[INFORMATION SHOWN]:

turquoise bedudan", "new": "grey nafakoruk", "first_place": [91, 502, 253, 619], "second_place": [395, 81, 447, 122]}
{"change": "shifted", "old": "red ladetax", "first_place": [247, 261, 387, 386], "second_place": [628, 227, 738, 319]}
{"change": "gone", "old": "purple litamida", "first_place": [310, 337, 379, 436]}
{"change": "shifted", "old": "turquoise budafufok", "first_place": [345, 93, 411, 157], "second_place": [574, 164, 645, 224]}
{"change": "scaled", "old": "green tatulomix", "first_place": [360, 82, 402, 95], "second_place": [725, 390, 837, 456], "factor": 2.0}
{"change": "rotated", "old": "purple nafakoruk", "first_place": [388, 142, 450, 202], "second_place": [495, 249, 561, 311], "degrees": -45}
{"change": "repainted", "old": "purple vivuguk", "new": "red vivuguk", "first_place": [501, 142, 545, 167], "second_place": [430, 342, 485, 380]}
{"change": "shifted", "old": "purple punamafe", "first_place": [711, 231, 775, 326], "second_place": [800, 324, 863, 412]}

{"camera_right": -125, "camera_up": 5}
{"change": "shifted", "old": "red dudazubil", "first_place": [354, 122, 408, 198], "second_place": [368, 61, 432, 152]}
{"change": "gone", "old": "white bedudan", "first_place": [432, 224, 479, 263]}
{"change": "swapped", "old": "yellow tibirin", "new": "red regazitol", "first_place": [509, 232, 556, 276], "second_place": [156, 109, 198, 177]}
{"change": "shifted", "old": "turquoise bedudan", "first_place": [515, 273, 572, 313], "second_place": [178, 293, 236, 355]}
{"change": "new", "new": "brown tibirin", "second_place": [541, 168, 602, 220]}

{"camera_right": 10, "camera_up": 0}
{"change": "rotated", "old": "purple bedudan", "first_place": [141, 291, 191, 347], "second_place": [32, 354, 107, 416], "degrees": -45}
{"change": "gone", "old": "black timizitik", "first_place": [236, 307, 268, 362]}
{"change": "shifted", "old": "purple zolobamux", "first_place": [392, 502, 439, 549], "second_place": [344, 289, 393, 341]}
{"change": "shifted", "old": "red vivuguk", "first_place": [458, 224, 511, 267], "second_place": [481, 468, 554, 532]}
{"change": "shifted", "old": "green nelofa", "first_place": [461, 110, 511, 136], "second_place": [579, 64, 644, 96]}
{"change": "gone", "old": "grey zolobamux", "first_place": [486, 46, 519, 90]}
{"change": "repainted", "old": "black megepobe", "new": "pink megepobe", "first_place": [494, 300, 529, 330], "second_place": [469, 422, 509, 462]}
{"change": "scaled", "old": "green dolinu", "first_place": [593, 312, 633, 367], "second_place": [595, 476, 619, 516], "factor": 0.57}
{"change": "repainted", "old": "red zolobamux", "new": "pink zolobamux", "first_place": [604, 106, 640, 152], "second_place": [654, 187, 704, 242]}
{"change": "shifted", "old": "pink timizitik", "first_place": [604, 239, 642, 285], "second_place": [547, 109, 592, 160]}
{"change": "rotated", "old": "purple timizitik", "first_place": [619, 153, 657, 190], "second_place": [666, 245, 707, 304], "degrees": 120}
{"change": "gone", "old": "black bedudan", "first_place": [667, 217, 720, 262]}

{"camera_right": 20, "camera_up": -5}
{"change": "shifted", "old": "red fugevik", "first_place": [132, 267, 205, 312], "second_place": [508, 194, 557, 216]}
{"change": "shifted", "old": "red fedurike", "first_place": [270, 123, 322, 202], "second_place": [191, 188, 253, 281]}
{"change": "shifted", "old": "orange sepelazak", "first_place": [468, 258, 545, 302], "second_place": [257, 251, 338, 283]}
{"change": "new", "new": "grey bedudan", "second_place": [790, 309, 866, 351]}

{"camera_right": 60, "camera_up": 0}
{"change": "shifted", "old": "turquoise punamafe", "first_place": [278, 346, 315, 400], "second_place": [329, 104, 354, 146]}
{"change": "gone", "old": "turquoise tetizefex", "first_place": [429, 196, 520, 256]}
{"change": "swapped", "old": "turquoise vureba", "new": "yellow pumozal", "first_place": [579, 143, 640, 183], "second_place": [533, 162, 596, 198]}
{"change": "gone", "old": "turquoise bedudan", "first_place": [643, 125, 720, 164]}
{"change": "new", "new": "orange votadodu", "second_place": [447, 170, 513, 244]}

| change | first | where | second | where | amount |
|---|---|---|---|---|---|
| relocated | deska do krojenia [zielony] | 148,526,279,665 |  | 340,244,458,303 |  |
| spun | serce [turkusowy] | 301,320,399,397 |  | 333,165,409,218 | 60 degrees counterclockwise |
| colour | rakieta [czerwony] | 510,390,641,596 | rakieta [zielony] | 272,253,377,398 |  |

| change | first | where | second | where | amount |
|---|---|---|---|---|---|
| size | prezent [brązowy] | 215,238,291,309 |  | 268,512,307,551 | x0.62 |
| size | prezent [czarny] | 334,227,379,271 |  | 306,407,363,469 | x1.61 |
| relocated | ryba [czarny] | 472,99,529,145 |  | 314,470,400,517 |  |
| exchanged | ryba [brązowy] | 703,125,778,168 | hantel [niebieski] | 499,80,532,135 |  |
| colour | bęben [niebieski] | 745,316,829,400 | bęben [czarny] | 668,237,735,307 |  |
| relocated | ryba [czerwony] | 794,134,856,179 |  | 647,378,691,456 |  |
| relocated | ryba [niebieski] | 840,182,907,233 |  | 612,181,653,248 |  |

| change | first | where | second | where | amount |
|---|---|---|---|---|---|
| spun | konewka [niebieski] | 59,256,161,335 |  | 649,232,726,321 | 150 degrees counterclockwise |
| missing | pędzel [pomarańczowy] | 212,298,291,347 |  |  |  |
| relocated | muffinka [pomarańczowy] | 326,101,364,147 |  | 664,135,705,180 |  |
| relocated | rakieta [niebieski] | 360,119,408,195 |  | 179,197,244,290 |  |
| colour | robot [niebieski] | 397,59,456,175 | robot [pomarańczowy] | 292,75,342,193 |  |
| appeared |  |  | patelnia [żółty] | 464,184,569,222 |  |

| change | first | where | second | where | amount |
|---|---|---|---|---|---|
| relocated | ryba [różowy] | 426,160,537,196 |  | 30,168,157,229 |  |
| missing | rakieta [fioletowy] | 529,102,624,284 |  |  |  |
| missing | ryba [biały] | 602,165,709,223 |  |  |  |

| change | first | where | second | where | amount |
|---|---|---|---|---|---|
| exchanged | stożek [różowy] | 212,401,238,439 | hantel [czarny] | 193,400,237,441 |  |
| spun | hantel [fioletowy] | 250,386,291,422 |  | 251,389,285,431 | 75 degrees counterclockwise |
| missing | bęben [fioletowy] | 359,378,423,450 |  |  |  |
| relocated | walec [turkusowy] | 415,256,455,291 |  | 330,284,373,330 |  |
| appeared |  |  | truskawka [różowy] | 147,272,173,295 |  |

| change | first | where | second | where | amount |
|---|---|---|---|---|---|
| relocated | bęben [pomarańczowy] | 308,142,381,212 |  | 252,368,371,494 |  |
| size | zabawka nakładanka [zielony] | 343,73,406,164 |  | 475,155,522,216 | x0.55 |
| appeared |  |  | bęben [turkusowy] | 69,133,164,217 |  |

[AIM OF THE TASK]: When transcribing the data, keep every line exactly as it is.

[TASK RESULT]:
turquoise bedudan", "new": "grey nafakoruk", "first_place": [91, 502, 253, 619], "second_place": [395, 81, 447, 122]}
{"change": "shifted", "old": "red ladetax", "first_place": [247, 261, 387, 386], "second_place": [628, 227, 738, 319]}
{"change": "gone", "old": "purple litamida", "first_place": [310, 337, 379, 436]}
{"change": "shifted", "old": "turquoise budafufok", "first_place": [345, 93, 411, 157], "second_place": [574, 164, 645, 224]}
{"change": "scaled", "old": "green tatulomix", "first_place": [360, 82, 402, 95], "second_place": [725, 390, 837, 456], "factor": 2.0}
{"change": "rotated", "old": "purple nafakoruk", "first_place": [388, 142, 450, 202], "second_place": [495, 249, 561, 311], "degrees": -45}
{"change": "repainted", "old": "purple vivuguk", "new": "red vivuguk", "first_place": [501, 142, 545, 167], "second_place": [430, 342, 485, 380]}
{"change": "shifted", "old": "purple punamafe", "first_place": [711, 231, 775, 326], "second_place": [800, 324, 863, 412]}

{"camera_right": -125, "camera_up": 5}
{"change": "shifted", "old": "red dudazubil", "first_place": [354, 122, 408, 198], "second_place": [368, 61, 432, 152]}
{"change": "gone", "old": "white bedudan", "first_place": [432, 224, 479, 263]}
{"change": "swapped", "old": "yellow tibirin", "new": "red regazitol", "first_place": [509, 232, 556, 276], "second_place": [156, 109, 198, 177]}
{"change": "shifted", "old": "turquoise bedudan", "first_place": [515, 273, 572, 313], "second_place": [178, 293, 236, 355]}
{"change": "new", "new": "brown tibirin", "second_place": [541, 168, 602, 220]}

{"camera_right": 10, "camera_up": 0}
{"change": "rotated", "old": "purple bedudan", "first_place": [141, 291, 191, 347], "second_place": [32, 354, 107, 416], "degrees": -45}
{"change": "gone", "old": "black timizitik", "first_place": [236, 307, 268, 362]}
{"change": "shifted", "old": "purple zolobamux", "first_place": [392, 502, 439, 549], "second_place": [344, 289, 393, 341]}
{"change": "shifted", "old": "red vivuguk", "first_place": [458, 224, 511, 267], "second_place": [481, 468, 554, 532]}
{"change": "shifted", "old": "green nelofa", "first_place": [461, 110, 511, 136], "second_place": [579, 64, 644, 96]}
{"change": "gone", "old": "grey zolobamux", "first_place": [486, 46, 519, 90]}
{"change": "repainted", "old": "black megepobe", "new": "pink megepobe", "first_place": [494, 300, 529, 330], "second_place": [469, 422, 509, 462]}
{"change": "scaled", "old": "green dolinu", "first_place": [593, 312, 633, 367], "second_place": [595, 476, 619, 516], "factor": 0.57}
{"change": "repainted", "old": "red zolobamux", "new": "pink zolobamux", "first_place": [604, 106, 640, 152], "second_place": [654, 187, 704, 242]}
{"change": "shifted", "old": "pink timizitik", "first_place": [604, 239, 642, 285], "second_place": [547, 109, 592, 160]}
{"change": "rotated", "old": "purple timizitik", "first_place": [619, 153, 657, 190], "second_place": [666, 245, 707, 304], "degrees": 120}
{"change": "gone", "old": "black bedudan", "first_place": [667, 217, 720, 262]}

{"camera_right": 20, "camera_up": -5}
{"change": "shifted", "old": "red fugevik", "first_place": [132, 267, 205, 312], "second_place": [508, 194, 557, 216]}
{"change": "shifted", "old": "red fedurike", "first_place": [270, 123, 322, 202], "second_place": [191, 188, 253, 281]}
{"change": "shifted", "old": "orange sepelazak", "first_place": [468, 258, 545, 302], "second_place": [257, 251, 338, 283]}
{"change": "new", "new": "grey bedudan", "second_place": [790, 309, 866, 351]}

{"camera_right": 60, "camera_up": 0}
{"change": "shifted", "old": "turquoise punamafe", "first_place": [278, 346, 315, 400], "second_place": [329, 104, 354, 146]}
{"change": "gone", "old": "turquoise tetizefex", "first_place": [429, 196, 520, 256]}
{"change": "swapped", "old": "turquoise vureba", "new": "yellow pumozal", "first_place": [579, 143, 640, 183], "second_place": [533, 162, 596, 198]}
{"change": "gone", "old": "turquoise bedudan", "first_place": [643, 125, 720, 164]}
{"change": "new", "new": "orange votadodu", "second_place": [447, 170, 513, 244]}

| change | first | where | second | where | amount |
|---|---|---|---|---|---|
| relocated | deska do krojenia [zielony] | 148,526,279,665 |  | 340,244,458,303 |  |
| spun | serce [turkusowy] | 301,320,399,397 |  | 333,165,409,218 | 60 degrees counterclockwise |
| colour | rakieta [czerwony] | 510,390,641,596 | rakieta [zielony] | 272,253,377,398 |  |

| change | first | where | second | where | amount |
|---|---|---|---|---|---|
| size | prezent [brązowy] | 215,238,291,309 |  | 268,512,307,551 | x0.62 |
| size | prezent [czarny] | 334,227,379,271 |  | 306,407,363,469 | x1.61 |
| relocated | ryba [czarny] | 472,99,529,145 |  | 314,470,400,517 |  |
| exchanged | ryba [brązowy] | 703,125,778,168 | hantel [niebieski] | 499,80,532,135 |  |
| colour | bęben [niebieski] | 745,316,829,400 | bęben [czarny] | 668,237,735,307 |  |
| relocated | ryba [czerwony] | 794,134,856,179 |  | 647,378,691,456 |  |
| relocated | ryba [niebieski] | 840,182,907,233 |  | 612,181,653,248 |  |

| change | first | where | second | where | amount |
|---|---|---|---|---|---|
| spun | konewka [niebieski] | 59,256,161,335 |  | 649,232,726,321 | 150 degrees counterclockwise |
| missing | pędzel [pomarańczowy] | 212,298,291,347 |  |  |  |
| relocated | muffinka [pomarańczowy] | 326,101,364,147 |  | 664,135,705,180 |  |
| relocated | rakieta [niebieski] | 360,119,408,195 |  | 179,197,244,290 |  |
| colour | robot [niebieski] | 397,59,456,175 | robot [pomarańczowy] | 292,75,342,193 |  |
| appeared |  |  | patelnia [żółty] | 464,184,569,222 |  |

| change | first | where | second | where | amount |
|---|---|---|---|---|---|
| relocated | ryba [różowy] | 426,160,537,196 |  | 30,168,157,229 |  |
| missing | rakieta [fioletowy] | 529,102,624,284 |  |  |  |
| missing | ryba [biały] | 602,165,709,223 |  |  |  |

| change | first | where | second | where | amount |
|---|---|---|---|---|---|
| exchanged | stożek [różowy] | 212,401,238,439 | hantel [czarny] | 193,400,237,441 |  |
| spun | hantel [fioletowy] | 250,386,291,422 |  | 251,389,285,431 | 75 degrees counterclockwise |
| missing | bęben [fioletowy] | 359,378,423,450 |  |  |  |
| relocated | walec [turkusowy] | 415,256,455,291 |  | 330,284,373,330 |  |
| appeared |  |  | truskawka [różowy] | 147,272,173,295 |  |

| change | first | where | second | where | amount |
|---|---|---|---|---|---|
| relocated | bęben [pomarańczowy] | 308,142,381,212 |  | 252,368,371,494 |  |
| size | zabawka nakładanka [zielony] | 343,73,406,164 |  | 475,155,522,216 | x0.55 |
| appeared |  |  | bęben [turkusowy] | 69,133,164,217 |  |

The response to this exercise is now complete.